Set down exactly the lines in the records below that run from the line with "purple calculator: 3 -> 5" to the line with "turquoise calculator: 9 -> 10", inclusive, and nothing more.

# [Record set]
══════════════════════════════

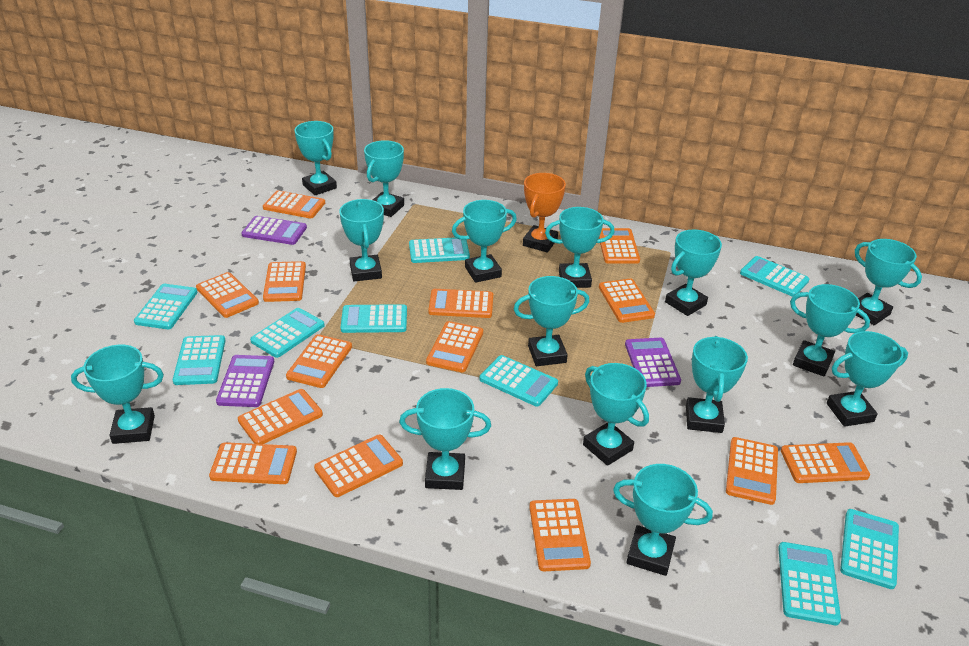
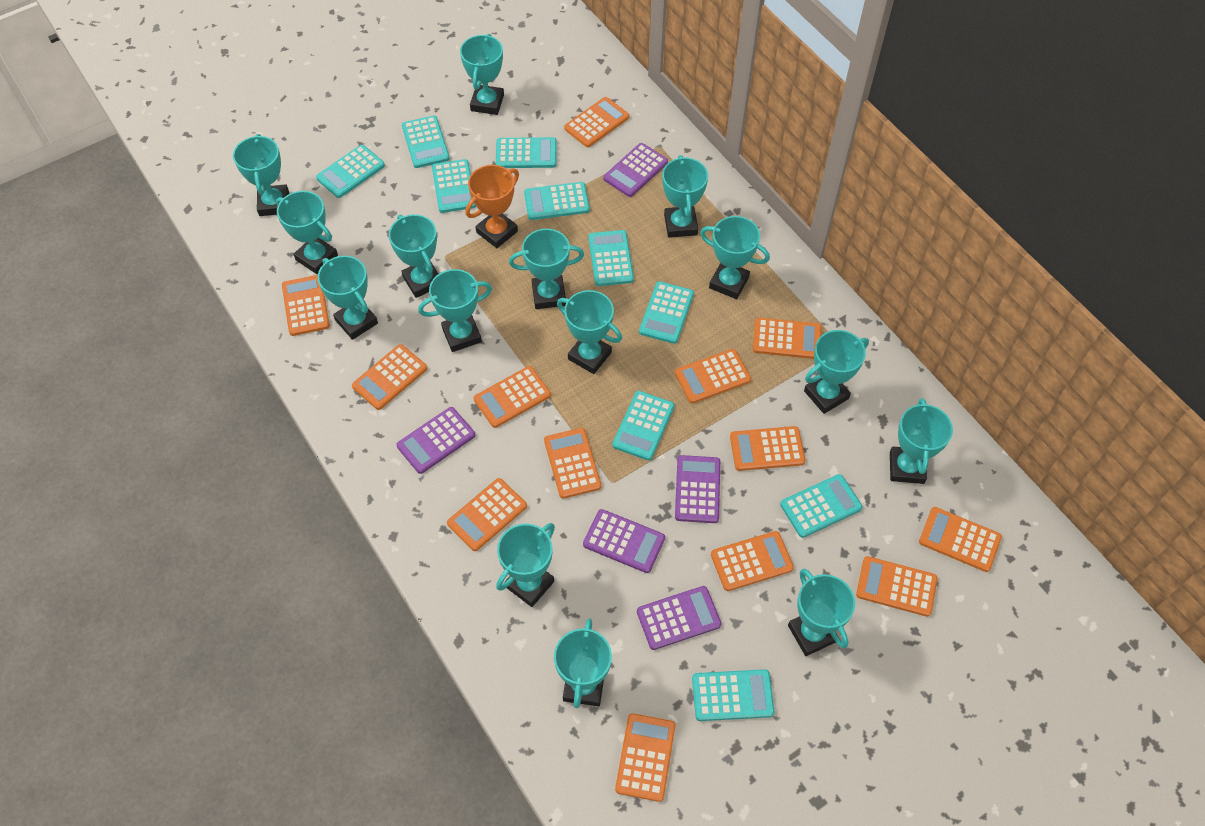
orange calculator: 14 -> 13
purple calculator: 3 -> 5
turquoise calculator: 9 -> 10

══════════════════════════════

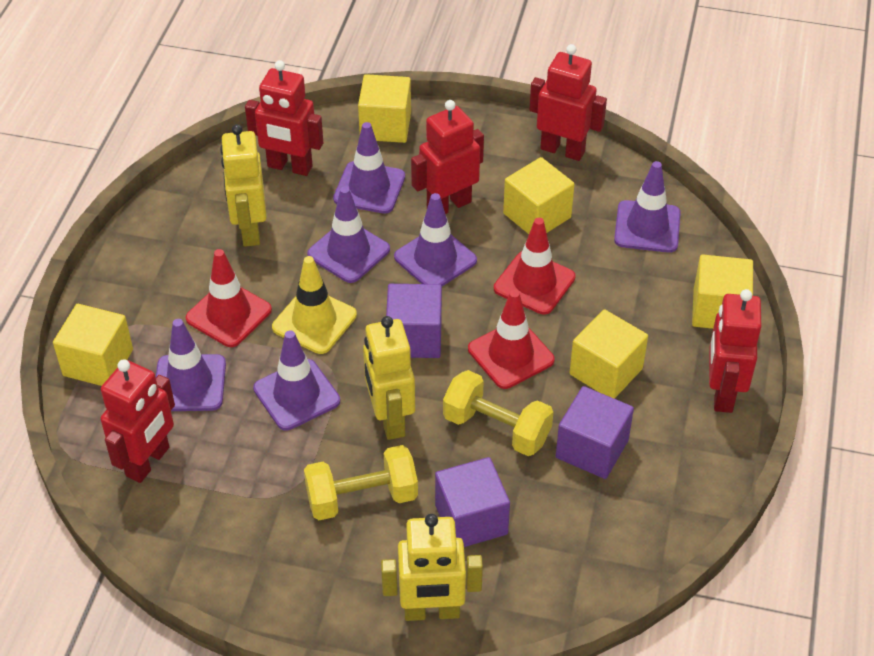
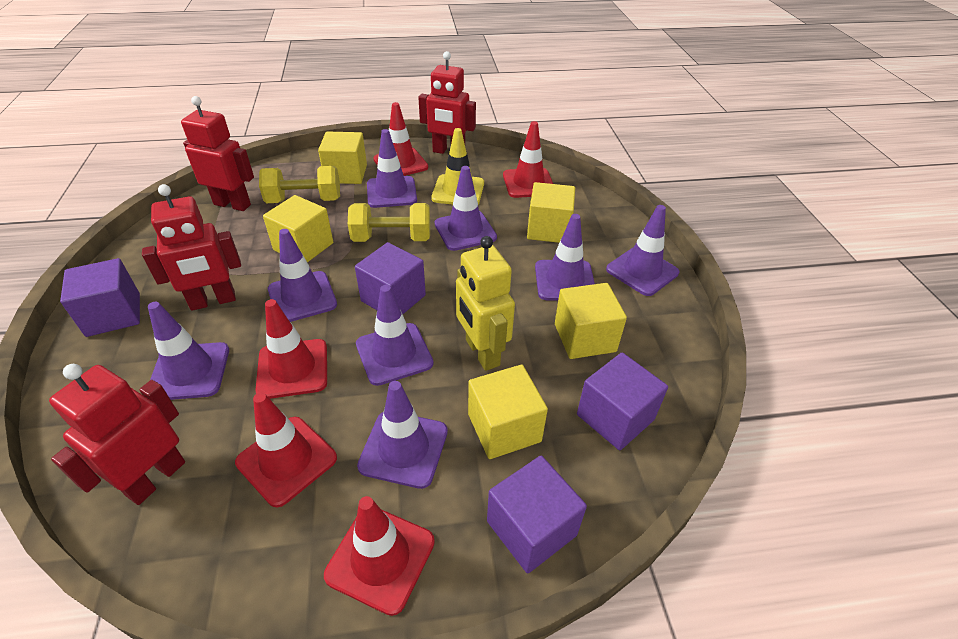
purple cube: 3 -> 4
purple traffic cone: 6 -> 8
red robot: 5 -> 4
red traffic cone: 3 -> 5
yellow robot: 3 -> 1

══════════════════════════════

# [Exercise solution]
purple calculator: 3 -> 5
turquoise calculator: 9 -> 10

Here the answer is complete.